■ **ABOUT THIS TASK**: Start to finish, write out the entries exactly, leaving the pictures aside.

[Collected data entries]
=== Begin Enclosure ===

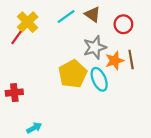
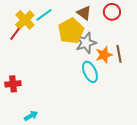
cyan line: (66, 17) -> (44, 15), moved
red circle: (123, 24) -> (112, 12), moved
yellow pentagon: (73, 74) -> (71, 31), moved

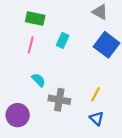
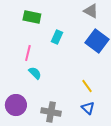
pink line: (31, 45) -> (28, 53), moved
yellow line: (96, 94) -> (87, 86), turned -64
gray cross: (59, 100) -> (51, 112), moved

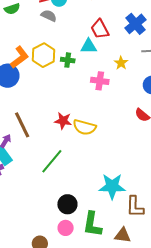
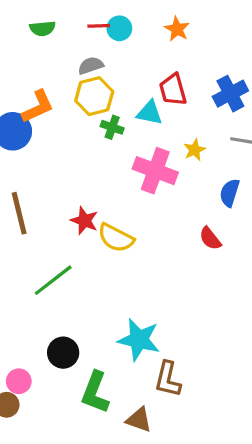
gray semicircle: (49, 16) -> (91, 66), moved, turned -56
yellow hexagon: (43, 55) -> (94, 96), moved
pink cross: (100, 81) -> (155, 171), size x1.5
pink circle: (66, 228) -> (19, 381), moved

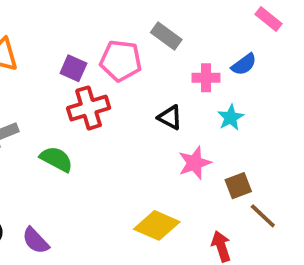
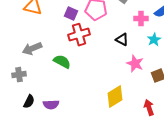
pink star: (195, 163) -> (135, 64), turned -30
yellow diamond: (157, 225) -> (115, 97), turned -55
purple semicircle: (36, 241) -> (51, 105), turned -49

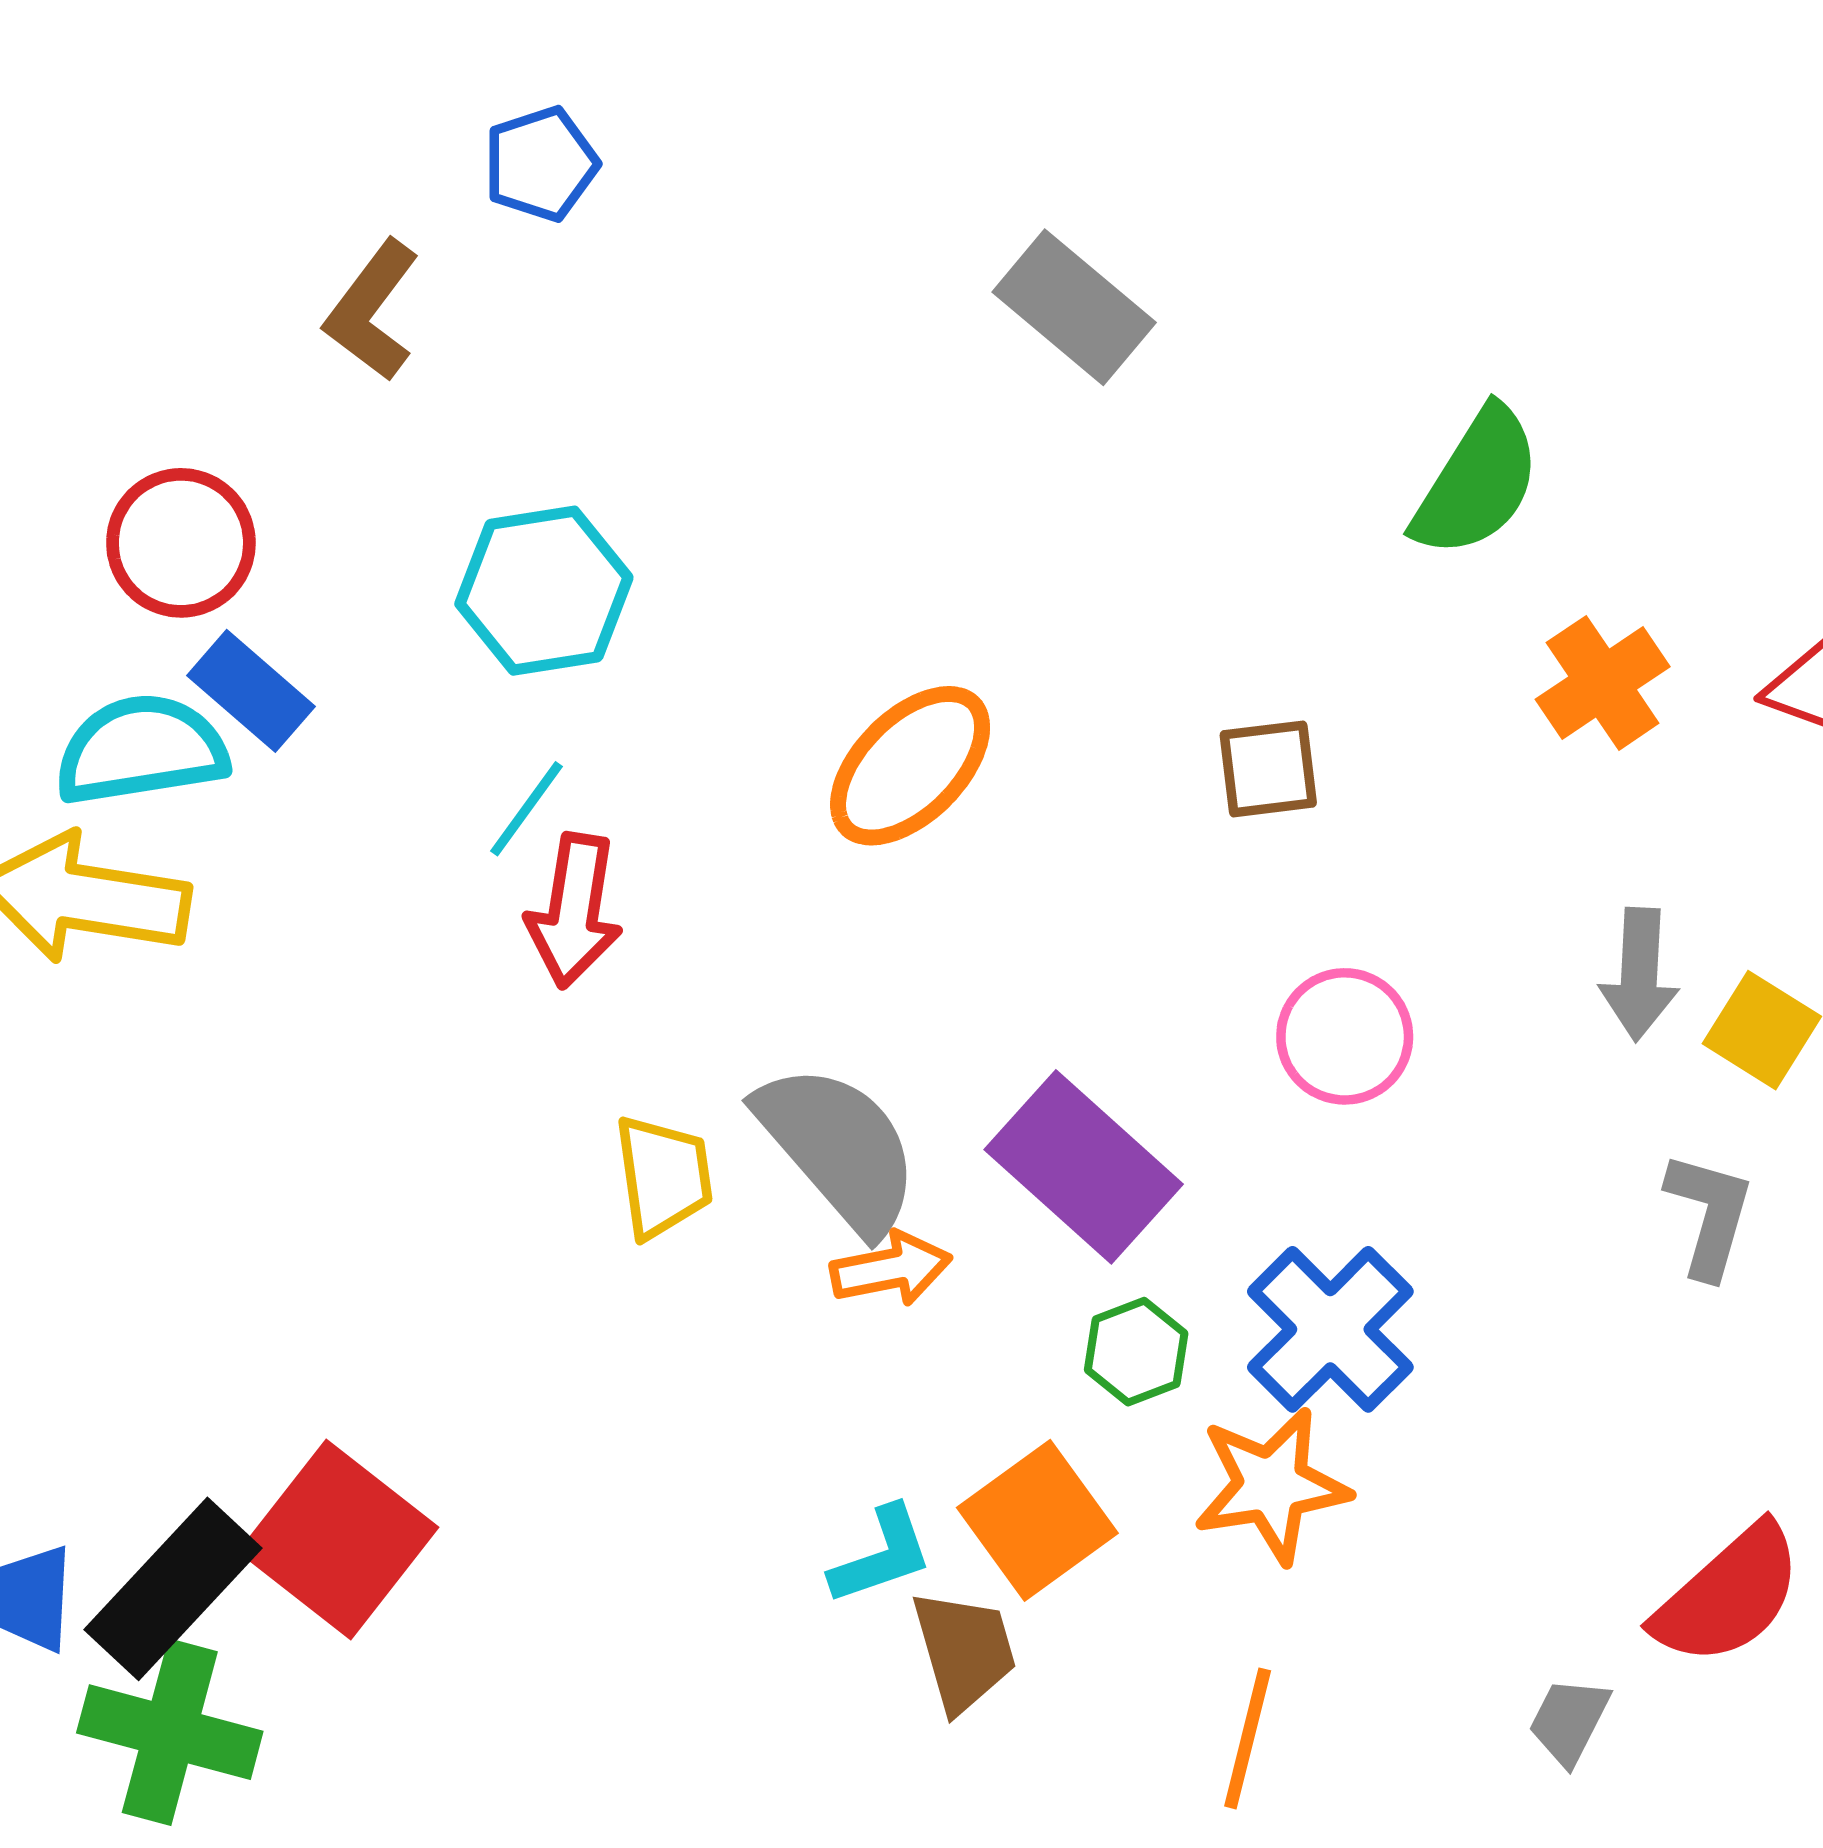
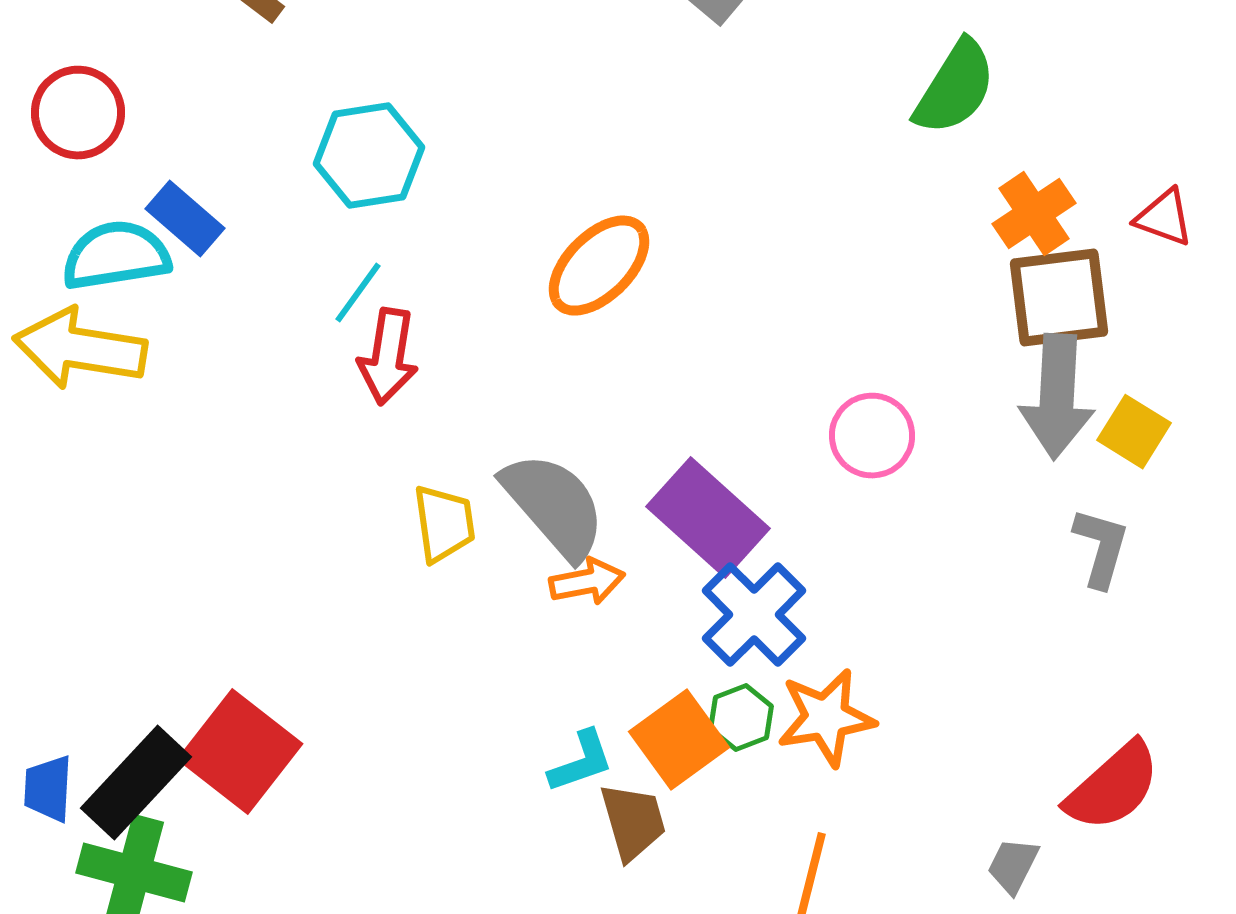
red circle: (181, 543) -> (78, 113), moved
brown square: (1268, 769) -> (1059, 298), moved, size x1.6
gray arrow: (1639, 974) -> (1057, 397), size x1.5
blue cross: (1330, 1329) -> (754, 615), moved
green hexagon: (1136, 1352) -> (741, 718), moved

=== End Enclosure ===

■ **THE COMPLETED TASK**:
cyan line: (66, 17) -> (44, 15), moved
red circle: (123, 24) -> (112, 12), moved
yellow pentagon: (73, 74) -> (71, 31), moved

pink line: (31, 45) -> (28, 53), moved
yellow line: (96, 94) -> (87, 86), turned -64
gray cross: (59, 100) -> (51, 112), moved

gray semicircle: (49, 16) -> (91, 66), moved, turned -56
yellow hexagon: (43, 55) -> (94, 96), moved
pink cross: (100, 81) -> (155, 171), size x1.5
pink circle: (66, 228) -> (19, 381), moved

pink star: (195, 163) -> (135, 64), turned -30
yellow diamond: (157, 225) -> (115, 97), turned -55
purple semicircle: (36, 241) -> (51, 105), turned -49

red circle: (181, 543) -> (78, 113), moved
brown square: (1268, 769) -> (1059, 298), moved, size x1.6
gray arrow: (1639, 974) -> (1057, 397), size x1.5
blue cross: (1330, 1329) -> (754, 615), moved
green hexagon: (1136, 1352) -> (741, 718), moved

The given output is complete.